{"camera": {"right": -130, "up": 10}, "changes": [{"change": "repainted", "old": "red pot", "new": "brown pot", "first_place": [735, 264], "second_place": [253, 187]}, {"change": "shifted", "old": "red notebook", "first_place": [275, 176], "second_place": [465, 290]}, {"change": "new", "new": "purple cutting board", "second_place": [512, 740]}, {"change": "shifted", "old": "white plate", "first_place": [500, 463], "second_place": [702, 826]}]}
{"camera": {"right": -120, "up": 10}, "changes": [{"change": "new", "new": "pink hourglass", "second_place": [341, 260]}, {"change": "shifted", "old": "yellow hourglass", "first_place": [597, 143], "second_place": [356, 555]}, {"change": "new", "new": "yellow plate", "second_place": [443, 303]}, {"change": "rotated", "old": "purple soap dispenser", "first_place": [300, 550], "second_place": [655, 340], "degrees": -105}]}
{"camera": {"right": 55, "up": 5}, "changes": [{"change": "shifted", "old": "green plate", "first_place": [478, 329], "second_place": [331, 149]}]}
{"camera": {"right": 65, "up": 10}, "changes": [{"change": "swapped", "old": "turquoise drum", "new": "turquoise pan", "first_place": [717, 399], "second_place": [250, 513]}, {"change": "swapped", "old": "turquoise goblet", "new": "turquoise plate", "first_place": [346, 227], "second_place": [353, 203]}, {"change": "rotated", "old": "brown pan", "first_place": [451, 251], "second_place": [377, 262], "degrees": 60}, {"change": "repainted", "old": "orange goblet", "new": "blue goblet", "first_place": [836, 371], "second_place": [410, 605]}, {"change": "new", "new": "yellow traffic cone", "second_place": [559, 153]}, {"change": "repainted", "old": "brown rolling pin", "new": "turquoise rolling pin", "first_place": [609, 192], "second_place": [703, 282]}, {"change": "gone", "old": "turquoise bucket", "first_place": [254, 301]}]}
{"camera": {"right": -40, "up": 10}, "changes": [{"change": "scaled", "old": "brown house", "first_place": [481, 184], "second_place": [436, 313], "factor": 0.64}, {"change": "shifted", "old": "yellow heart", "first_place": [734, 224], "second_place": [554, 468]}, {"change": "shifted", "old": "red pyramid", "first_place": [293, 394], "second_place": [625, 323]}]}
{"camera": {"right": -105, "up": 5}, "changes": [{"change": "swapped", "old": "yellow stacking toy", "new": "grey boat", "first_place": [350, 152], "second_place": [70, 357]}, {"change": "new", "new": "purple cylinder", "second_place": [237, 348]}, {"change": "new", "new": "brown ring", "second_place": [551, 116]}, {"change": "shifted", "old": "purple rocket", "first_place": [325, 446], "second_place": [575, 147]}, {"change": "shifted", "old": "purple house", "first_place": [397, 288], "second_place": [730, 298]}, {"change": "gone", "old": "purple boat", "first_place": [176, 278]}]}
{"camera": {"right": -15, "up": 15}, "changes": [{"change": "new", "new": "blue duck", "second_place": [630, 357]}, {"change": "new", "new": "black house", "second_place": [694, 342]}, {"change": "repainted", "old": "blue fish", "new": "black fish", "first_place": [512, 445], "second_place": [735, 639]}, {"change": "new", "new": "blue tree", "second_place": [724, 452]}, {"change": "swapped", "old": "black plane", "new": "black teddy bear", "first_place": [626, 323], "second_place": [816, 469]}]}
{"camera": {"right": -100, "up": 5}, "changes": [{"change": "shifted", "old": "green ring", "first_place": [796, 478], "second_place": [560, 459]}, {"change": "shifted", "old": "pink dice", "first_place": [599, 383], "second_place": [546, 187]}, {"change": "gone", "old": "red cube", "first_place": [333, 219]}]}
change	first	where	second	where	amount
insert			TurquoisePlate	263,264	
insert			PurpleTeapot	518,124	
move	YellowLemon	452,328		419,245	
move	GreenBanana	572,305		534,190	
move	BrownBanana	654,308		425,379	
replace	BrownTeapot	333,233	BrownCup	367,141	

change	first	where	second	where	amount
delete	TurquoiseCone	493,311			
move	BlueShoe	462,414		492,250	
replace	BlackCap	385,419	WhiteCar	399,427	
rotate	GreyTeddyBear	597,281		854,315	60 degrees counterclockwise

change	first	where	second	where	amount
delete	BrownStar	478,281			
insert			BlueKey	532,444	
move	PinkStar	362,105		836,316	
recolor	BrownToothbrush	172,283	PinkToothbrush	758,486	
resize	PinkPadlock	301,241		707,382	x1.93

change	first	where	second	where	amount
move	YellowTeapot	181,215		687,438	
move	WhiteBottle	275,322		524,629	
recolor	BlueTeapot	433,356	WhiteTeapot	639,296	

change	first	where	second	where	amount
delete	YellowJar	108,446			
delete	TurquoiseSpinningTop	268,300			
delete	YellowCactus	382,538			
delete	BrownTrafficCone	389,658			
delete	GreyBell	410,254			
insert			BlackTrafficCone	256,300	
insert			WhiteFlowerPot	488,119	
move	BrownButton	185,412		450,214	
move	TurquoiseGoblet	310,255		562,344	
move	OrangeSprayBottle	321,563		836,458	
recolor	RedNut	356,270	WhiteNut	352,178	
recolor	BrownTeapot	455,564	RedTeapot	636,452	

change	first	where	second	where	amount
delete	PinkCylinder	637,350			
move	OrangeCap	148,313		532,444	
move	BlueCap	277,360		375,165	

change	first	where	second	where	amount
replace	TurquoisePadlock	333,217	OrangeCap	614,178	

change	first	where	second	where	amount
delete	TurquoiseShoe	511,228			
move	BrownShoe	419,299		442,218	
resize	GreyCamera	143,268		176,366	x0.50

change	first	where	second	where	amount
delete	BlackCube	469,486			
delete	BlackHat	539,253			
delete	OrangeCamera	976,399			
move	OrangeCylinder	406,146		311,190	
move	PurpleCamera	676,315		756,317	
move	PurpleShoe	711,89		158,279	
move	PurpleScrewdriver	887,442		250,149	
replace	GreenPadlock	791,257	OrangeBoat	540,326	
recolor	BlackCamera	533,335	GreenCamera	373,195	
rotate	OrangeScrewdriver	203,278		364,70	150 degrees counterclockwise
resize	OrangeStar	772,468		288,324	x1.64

# [Task requirements]
Produce the records once again, exactly as they stand above.

# [Written solution]
{"camera": {"right": -130, "up": 10}, "changes": [{"change": "repainted", "old": "red pot", "new": "brown pot", "first_place": [735, 264], "second_place": [253, 187]}, {"change": "shifted", "old": "red notebook", "first_place": [275, 176], "second_place": [465, 290]}, {"change": "new", "new": "purple cutting board", "second_place": [512, 740]}, {"change": "shifted", "old": "white plate", "first_place": [500, 463], "second_place": [702, 826]}]}
{"camera": {"right": -120, "up": 10}, "changes": [{"change": "new", "new": "pink hourglass", "second_place": [341, 260]}, {"change": "shifted", "old": "yellow hourglass", "first_place": [597, 143], "second_place": [356, 555]}, {"change": "new", "new": "yellow plate", "second_place": [443, 303]}, {"change": "rotated", "old": "purple soap dispenser", "first_place": [300, 550], "second_place": [655, 340], "degrees": -105}]}
{"camera": {"right": 55, "up": 5}, "changes": [{"change": "shifted", "old": "green plate", "first_place": [478, 329], "second_place": [331, 149]}]}
{"camera": {"right": 65, "up": 10}, "changes": [{"change": "swapped", "old": "turquoise drum", "new": "turquoise pan", "first_place": [717, 399], "second_place": [250, 513]}, {"change": "swapped", "old": "turquoise goblet", "new": "turquoise plate", "first_place": [346, 227], "second_place": [353, 203]}, {"change": "rotated", "old": "brown pan", "first_place": [451, 251], "second_place": [377, 262], "degrees": 60}, {"change": "repainted", "old": "orange goblet", "new": "blue goblet", "first_place": [836, 371], "second_place": [410, 605]}, {"change": "new", "new": "yellow traffic cone", "second_place": [559, 153]}, {"change": "repainted", "old": "brown rolling pin", "new": "turquoise rolling pin", "first_place": [609, 192], "second_place": [703, 282]}, {"change": "gone", "old": "turquoise bucket", "first_place": [254, 301]}]}
{"camera": {"right": -40, "up": 10}, "changes": [{"change": "scaled", "old": "brown house", "first_place": [481, 184], "second_place": [436, 313], "factor": 0.64}, {"change": "shifted", "old": "yellow heart", "first_place": [734, 224], "second_place": [554, 468]}, {"change": "shifted", "old": "red pyramid", "first_place": [293, 394], "second_place": [625, 323]}]}
{"camera": {"right": -105, "up": 5}, "changes": [{"change": "swapped", "old": "yellow stacking toy", "new": "grey boat", "first_place": [350, 152], "second_place": [70, 357]}, {"change": "new", "new": "purple cylinder", "second_place": [237, 348]}, {"change": "new", "new": "brown ring", "second_place": [551, 116]}, {"change": "shifted", "old": "purple rocket", "first_place": [325, 446], "second_place": [575, 147]}, {"change": "shifted", "old": "purple house", "first_place": [397, 288], "second_place": [730, 298]}, {"change": "gone", "old": "purple boat", "first_place": [176, 278]}]}
{"camera": {"right": -15, "up": 15}, "changes": [{"change": "new", "new": "blue duck", "second_place": [630, 357]}, {"change": "new", "new": "black house", "second_place": [694, 342]}, {"change": "repainted", "old": "blue fish", "new": "black fish", "first_place": [512, 445], "second_place": [735, 639]}, {"change": "new", "new": "blue tree", "second_place": [724, 452]}, {"change": "swapped", "old": "black plane", "new": "black teddy bear", "first_place": [626, 323], "second_place": [816, 469]}]}
{"camera": {"right": -100, "up": 5}, "changes": [{"change": "shifted", "old": "green ring", "first_place": [796, 478], "second_place": [560, 459]}, {"change": "shifted", "old": "pink dice", "first_place": [599, 383], "second_place": [546, 187]}, {"change": "gone", "old": "red cube", "first_place": [333, 219]}]}
change	first	where	second	where	amount
insert			TurquoisePlate	263,264	
insert			PurpleTeapot	518,124	
move	YellowLemon	452,328		419,245	
move	GreenBanana	572,305		534,190	
move	BrownBanana	654,308		425,379	
replace	BrownTeapot	333,233	BrownCup	367,141	

change	first	where	second	where	amount
delete	TurquoiseCone	493,311			
move	BlueShoe	462,414		492,250	
replace	BlackCap	385,419	WhiteCar	399,427	
rotate	GreyTeddyBear	597,281		854,315	60 degrees counterclockwise

change	first	where	second	where	amount
delete	BrownStar	478,281			
insert			BlueKey	532,444	
move	PinkStar	362,105		836,316	
recolor	BrownToothbrush	172,283	PinkToothbrush	758,486	
resize	PinkPadlock	301,241		707,382	x1.93

change	first	where	second	where	amount
move	YellowTeapot	181,215		687,438	
move	WhiteBottle	275,322		524,629	
recolor	BlueTeapot	433,356	WhiteTeapot	639,296	

change	first	where	second	where	amount
delete	YellowJar	108,446			
delete	TurquoiseSpinningTop	268,300			
delete	YellowCactus	382,538			
delete	BrownTrafficCone	389,658			
delete	GreyBell	410,254			
insert			BlackTrafficCone	256,300	
insert			WhiteFlowerPot	488,119	
move	BrownButton	185,412		450,214	
move	TurquoiseGoblet	310,255		562,344	
move	OrangeSprayBottle	321,563		836,458	
recolor	RedNut	356,270	WhiteNut	352,178	
recolor	BrownTeapot	455,564	RedTeapot	636,452	

change	first	where	second	where	amount
delete	PinkCylinder	637,350			
move	OrangeCap	148,313		532,444	
move	BlueCap	277,360		375,165	

change	first	where	second	where	amount
replace	TurquoisePadlock	333,217	OrangeCap	614,178	

change	first	where	second	where	amount
delete	TurquoiseShoe	511,228			
move	BrownShoe	419,299		442,218	
resize	GreyCamera	143,268		176,366	x0.50

change	first	where	second	where	amount
delete	BlackCube	469,486			
delete	BlackHat	539,253			
delete	OrangeCamera	976,399			
move	OrangeCylinder	406,146		311,190	
move	PurpleCamera	676,315		756,317	
move	PurpleShoe	711,89		158,279	
move	PurpleScrewdriver	887,442		250,149	
replace	GreenPadlock	791,257	OrangeBoat	540,326	
recolor	BlackCamera	533,335	GreenCamera	373,195	
rotate	OrangeScrewdriver	203,278		364,70	150 degrees counterclockwise
resize	OrangeStar	772,468		288,324	x1.64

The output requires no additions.